» Your instructions
Count the lines in the records that contain the string "shape". Reply with the number alone.

[Raw records]
* begin *

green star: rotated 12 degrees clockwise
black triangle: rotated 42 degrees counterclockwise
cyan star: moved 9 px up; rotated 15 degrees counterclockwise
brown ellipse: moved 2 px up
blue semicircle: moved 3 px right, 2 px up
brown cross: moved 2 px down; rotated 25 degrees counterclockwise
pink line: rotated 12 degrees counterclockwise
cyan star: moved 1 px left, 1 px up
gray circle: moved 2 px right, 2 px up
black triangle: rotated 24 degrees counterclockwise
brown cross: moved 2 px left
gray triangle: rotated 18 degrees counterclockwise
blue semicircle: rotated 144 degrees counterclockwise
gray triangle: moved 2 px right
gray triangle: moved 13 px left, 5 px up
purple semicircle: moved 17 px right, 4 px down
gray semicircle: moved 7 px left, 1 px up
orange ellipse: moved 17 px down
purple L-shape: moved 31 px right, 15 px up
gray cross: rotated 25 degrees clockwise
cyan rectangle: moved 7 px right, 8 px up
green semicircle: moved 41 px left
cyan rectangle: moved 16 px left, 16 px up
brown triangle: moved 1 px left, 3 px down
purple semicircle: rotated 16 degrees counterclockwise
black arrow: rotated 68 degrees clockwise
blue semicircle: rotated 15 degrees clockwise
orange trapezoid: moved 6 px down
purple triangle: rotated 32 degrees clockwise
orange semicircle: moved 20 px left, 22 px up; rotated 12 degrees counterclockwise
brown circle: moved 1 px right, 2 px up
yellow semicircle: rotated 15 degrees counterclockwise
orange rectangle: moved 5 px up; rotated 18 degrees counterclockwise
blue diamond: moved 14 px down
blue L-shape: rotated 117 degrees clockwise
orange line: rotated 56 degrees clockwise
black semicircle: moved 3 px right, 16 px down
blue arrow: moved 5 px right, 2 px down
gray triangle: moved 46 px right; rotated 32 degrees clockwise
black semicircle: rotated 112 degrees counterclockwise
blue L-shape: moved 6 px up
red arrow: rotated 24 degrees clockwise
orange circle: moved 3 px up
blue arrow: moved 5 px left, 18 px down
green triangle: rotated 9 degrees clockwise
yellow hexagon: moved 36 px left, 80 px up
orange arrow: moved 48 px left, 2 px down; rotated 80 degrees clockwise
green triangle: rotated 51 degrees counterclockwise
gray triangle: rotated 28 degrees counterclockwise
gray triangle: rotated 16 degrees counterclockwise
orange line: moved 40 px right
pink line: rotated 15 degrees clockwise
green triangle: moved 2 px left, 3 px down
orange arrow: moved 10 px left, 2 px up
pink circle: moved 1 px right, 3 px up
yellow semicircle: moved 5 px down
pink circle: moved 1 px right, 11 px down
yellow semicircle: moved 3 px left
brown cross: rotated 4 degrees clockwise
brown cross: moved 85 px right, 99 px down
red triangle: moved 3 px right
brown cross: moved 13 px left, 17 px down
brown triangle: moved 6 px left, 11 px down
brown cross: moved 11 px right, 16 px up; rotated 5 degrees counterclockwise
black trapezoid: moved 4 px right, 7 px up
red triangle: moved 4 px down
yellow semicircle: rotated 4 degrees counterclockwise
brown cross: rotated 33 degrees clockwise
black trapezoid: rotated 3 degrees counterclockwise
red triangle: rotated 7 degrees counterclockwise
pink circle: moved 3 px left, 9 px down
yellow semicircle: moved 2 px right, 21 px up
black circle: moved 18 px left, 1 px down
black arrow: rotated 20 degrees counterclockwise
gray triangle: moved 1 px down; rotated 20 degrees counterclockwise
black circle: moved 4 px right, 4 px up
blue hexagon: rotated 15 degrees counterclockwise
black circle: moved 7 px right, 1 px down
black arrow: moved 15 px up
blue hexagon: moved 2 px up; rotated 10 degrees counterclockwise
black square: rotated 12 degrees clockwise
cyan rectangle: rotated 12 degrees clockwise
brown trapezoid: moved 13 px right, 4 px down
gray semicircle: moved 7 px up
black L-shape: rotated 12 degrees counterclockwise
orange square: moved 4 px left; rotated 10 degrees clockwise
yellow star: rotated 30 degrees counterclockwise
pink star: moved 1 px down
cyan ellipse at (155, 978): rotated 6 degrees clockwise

* end *

» Written solution
4